• REQUIRED ACTION: In the data, find each line where the word "none" appears and list that line.

══ MATERIAL PROVIDED

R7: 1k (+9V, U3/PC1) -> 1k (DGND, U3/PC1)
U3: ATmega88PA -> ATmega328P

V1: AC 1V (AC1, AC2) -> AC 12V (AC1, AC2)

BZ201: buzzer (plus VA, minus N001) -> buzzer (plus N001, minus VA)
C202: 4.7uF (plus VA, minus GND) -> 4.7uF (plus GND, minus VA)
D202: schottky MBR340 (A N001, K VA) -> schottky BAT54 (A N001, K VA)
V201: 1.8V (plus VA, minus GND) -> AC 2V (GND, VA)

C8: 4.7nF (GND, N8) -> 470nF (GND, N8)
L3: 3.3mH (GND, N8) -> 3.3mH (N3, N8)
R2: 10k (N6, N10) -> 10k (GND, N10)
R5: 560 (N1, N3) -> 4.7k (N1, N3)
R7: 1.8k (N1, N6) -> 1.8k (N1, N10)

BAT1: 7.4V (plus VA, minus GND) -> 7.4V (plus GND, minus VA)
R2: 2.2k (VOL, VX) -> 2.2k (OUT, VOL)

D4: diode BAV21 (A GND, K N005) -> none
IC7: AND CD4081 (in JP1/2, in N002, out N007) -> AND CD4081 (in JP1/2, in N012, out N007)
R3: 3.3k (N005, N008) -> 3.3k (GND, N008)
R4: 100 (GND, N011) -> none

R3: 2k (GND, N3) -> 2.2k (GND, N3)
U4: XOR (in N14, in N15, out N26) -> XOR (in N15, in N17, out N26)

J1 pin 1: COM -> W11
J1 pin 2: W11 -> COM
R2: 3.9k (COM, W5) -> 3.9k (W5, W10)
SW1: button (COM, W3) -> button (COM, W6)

════

• EXPECTED ANSWER:
D4: diode BAV21 (A GND, K N005) -> none
R4: 100 (GND, N011) -> none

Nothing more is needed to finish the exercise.